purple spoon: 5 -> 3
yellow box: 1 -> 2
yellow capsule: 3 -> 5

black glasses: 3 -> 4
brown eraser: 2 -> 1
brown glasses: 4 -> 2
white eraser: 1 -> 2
==
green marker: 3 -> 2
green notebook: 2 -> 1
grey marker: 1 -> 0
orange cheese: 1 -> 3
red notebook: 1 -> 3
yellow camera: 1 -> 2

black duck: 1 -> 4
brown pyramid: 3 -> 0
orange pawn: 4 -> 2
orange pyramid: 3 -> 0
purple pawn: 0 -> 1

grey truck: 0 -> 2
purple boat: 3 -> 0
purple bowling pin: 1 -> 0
* * *
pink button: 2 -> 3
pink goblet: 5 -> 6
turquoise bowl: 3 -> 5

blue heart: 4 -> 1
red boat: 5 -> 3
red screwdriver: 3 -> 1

What the task requires: Beginning with the line above that contains "purple spoon: 5 -> 3", copy each line exactly up to and including the line that contains "white eraser: 1 -> 2", and go no further.

Written reply:
purple spoon: 5 -> 3
yellow box: 1 -> 2
yellow capsule: 3 -> 5

black glasses: 3 -> 4
brown eraser: 2 -> 1
brown glasses: 4 -> 2
white eraser: 1 -> 2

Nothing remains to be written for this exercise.